» **Task item**
Reduce the material below to its lines containing "bowling".

» **Data section**
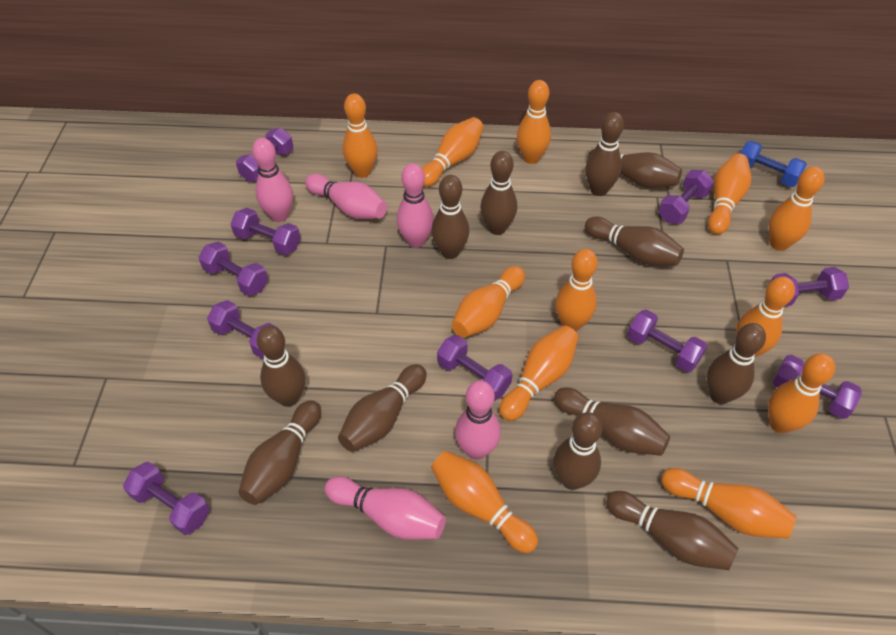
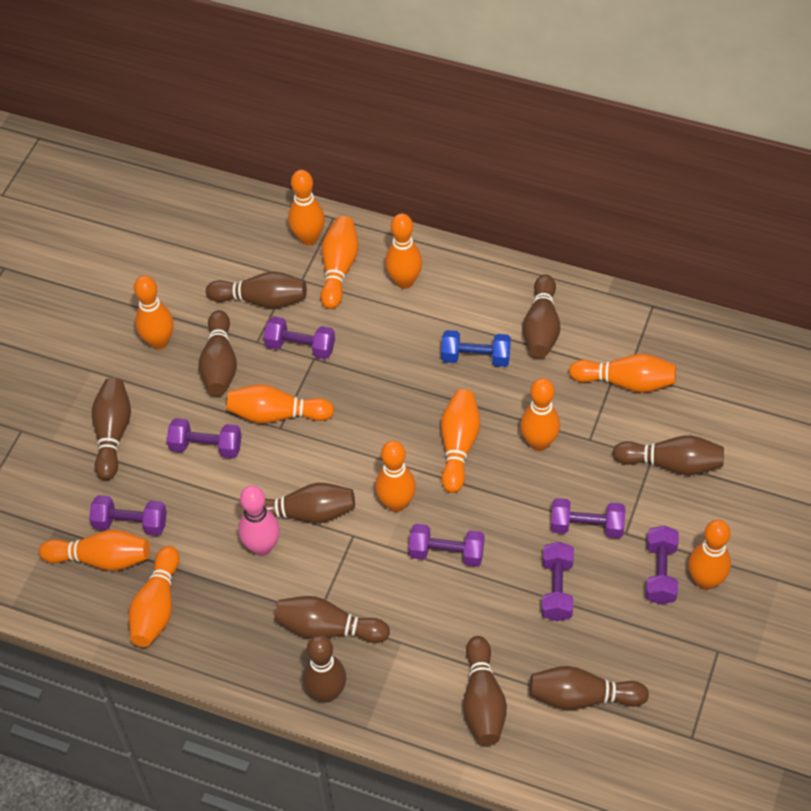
brown bowling pin: 12 -> 10
pink bowling pin: 5 -> 1
purple dumbbell: 10 -> 7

» **Reply to the exercise**
brown bowling pin: 12 -> 10
pink bowling pin: 5 -> 1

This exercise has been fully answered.